> _Material provided_:
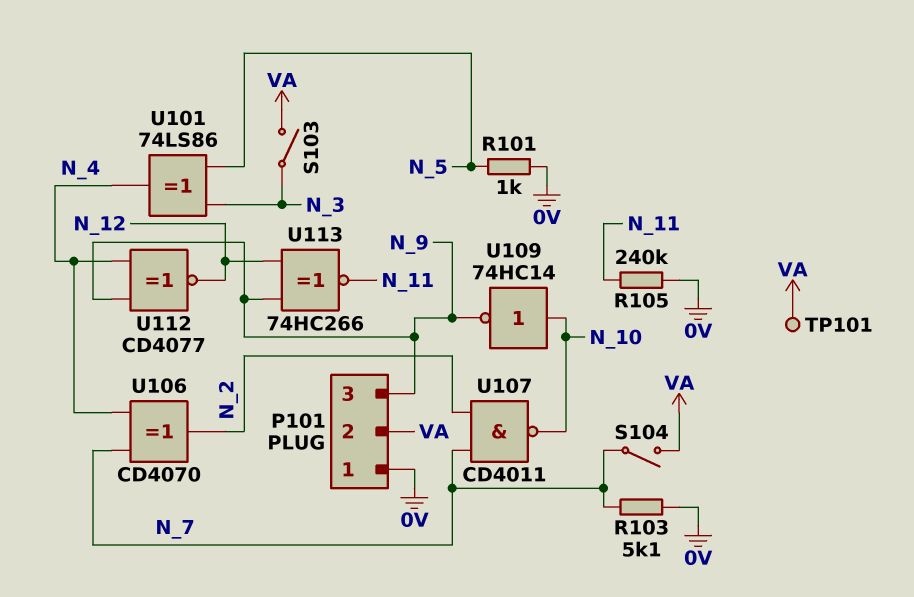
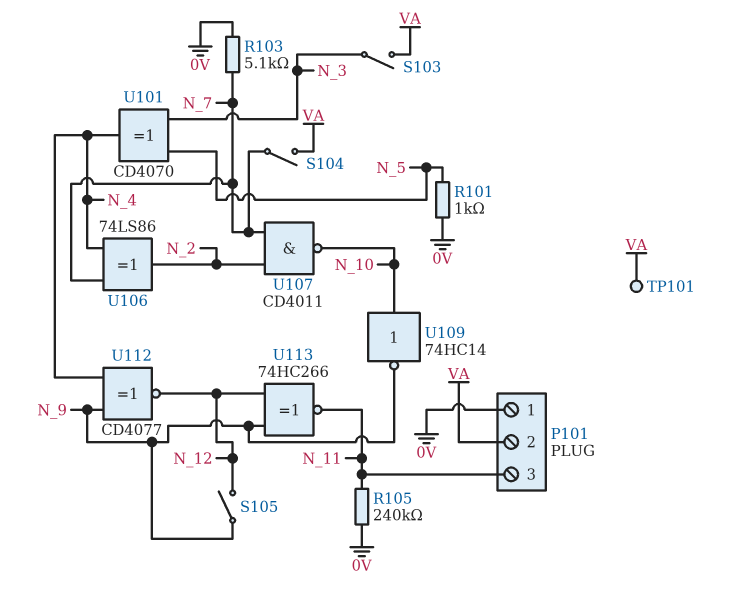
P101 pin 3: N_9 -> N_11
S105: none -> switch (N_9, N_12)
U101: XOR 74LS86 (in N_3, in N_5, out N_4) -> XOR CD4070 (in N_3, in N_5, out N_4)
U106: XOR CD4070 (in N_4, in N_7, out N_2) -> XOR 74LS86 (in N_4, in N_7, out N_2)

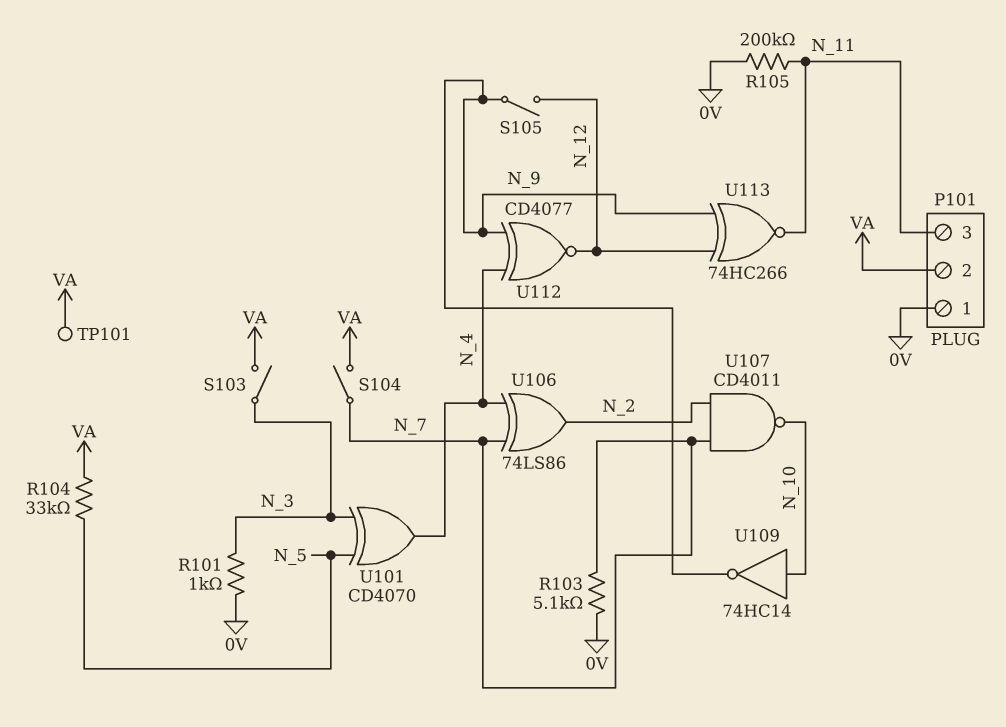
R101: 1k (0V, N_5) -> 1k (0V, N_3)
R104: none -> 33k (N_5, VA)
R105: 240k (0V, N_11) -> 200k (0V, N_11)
---
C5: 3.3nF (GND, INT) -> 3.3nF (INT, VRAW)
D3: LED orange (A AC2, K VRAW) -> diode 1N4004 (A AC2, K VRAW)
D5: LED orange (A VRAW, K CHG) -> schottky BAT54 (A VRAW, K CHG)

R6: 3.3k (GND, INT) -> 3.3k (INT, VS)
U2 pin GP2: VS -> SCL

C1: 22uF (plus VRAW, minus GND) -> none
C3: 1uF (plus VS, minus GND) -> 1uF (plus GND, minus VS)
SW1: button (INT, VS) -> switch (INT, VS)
* * *
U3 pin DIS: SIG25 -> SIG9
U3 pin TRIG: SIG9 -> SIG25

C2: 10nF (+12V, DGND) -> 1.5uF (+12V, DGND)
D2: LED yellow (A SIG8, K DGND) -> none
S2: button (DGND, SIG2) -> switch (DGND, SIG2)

> _Work to be completed_:
Repeat, word for word, the lines above between the line holding "D5: LED orange" and the line holding "SW1: button (INT, VS) -> switch (INT, VS)", inclusive; omit everything else.

> _Written solution_:
D5: LED orange (A VRAW, K CHG) -> schottky BAT54 (A VRAW, K CHG)

R6: 3.3k (GND, INT) -> 3.3k (INT, VS)
U2 pin GP2: VS -> SCL

C1: 22uF (plus VRAW, minus GND) -> none
C3: 1uF (plus VS, minus GND) -> 1uF (plus GND, minus VS)
SW1: button (INT, VS) -> switch (INT, VS)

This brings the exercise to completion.